== What is required ==
Could you transcribe every record below exactly as written, excluding the pictures?

(Object correspondence data)
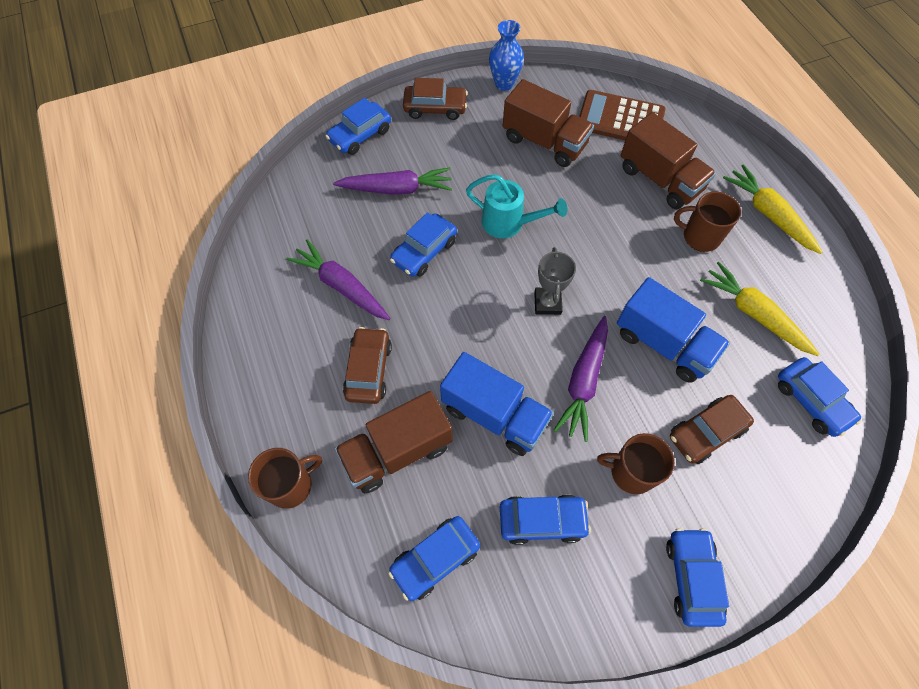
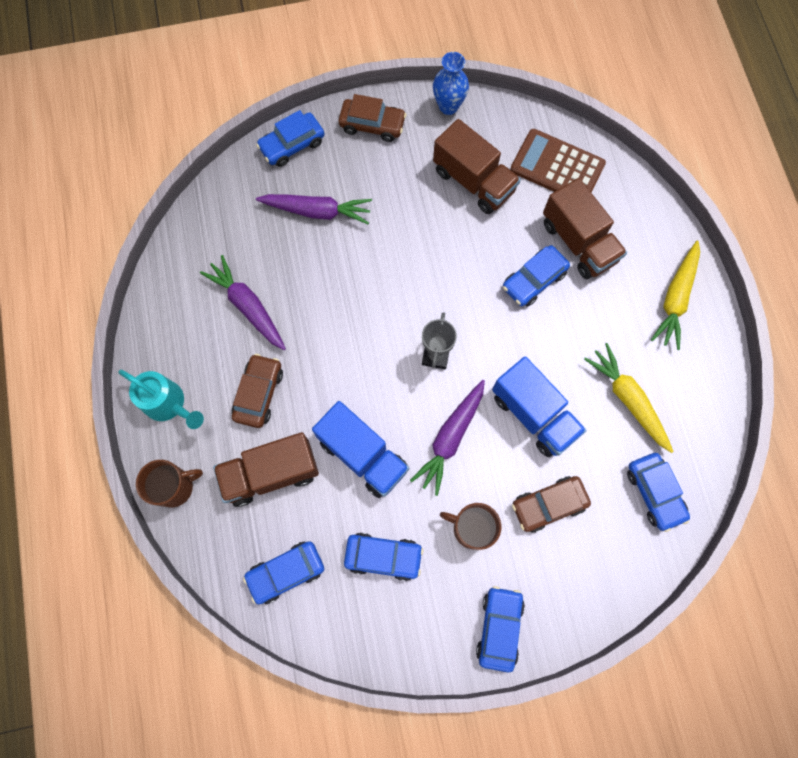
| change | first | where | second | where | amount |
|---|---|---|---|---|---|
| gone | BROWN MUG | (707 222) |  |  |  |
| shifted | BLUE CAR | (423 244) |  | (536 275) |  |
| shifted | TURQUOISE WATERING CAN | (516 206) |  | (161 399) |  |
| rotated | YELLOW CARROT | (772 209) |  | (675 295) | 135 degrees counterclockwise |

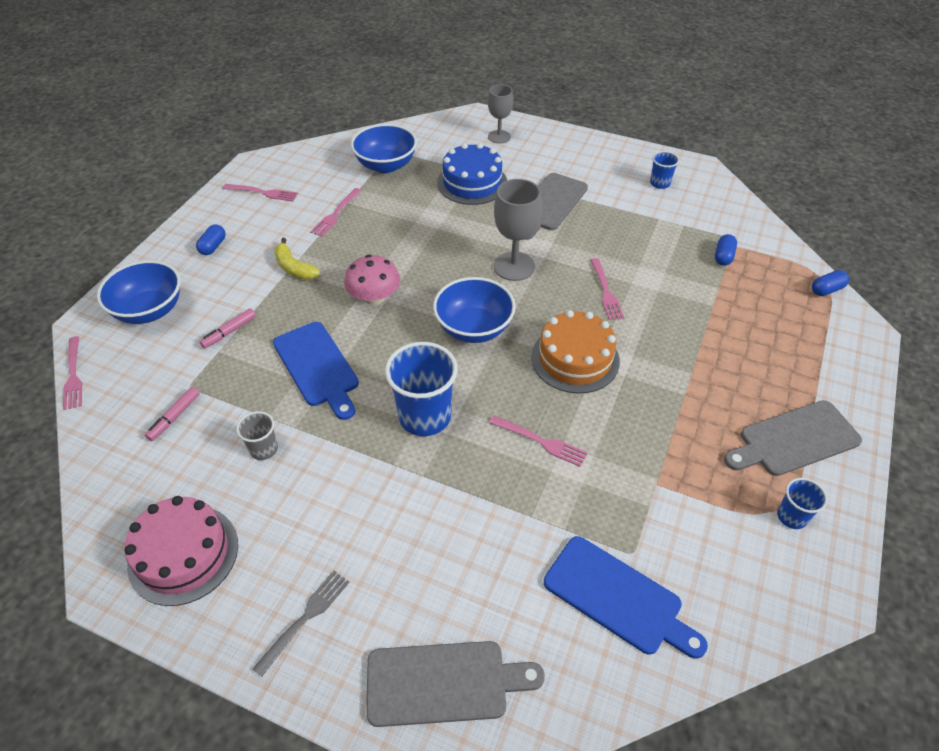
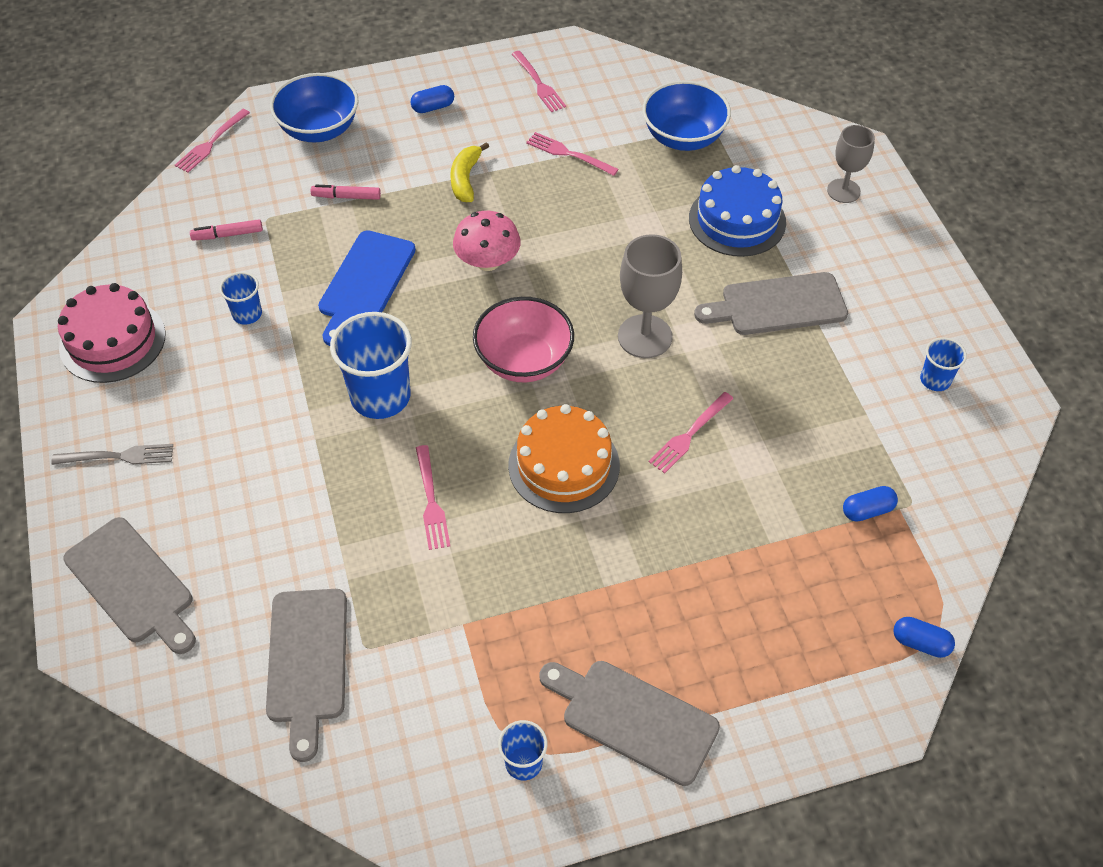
| change | first | where | second | where | amount |
|---|---|---|---|---|---|
| repainted | GREY CUP | (257 435) | BLUE CUP | (240 298) |  |
| repainted | BLUE BOWL | (474 310) | PINK BOWL | (523 339) |  |
| repainted | BLUE CUTTING BOARD | (626 597) | GREY CUTTING BOARD | (306 675) |  |
| rotated | PINK FORK | (336 212) |  | (572 154) | 45 degrees clockwise |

== Problem solution ==
| change | first | where | second | where | amount |
|---|---|---|---|---|---|
| gone | BROWN MUG | (707 222) |  |  |  |
| shifted | BLUE CAR | (423 244) |  | (536 275) |  |
| shifted | TURQUOISE WATERING CAN | (516 206) |  | (161 399) |  |
| rotated | YELLOW CARROT | (772 209) |  | (675 295) | 135 degrees counterclockwise |

| change | first | where | second | where | amount |
|---|---|---|---|---|---|
| repainted | GREY CUP | (257 435) | BLUE CUP | (240 298) |  |
| repainted | BLUE BOWL | (474 310) | PINK BOWL | (523 339) |  |
| repainted | BLUE CUTTING BOARD | (626 597) | GREY CUTTING BOARD | (306 675) |  |
| rotated | PINK FORK | (336 212) |  | (572 154) | 45 degrees clockwise |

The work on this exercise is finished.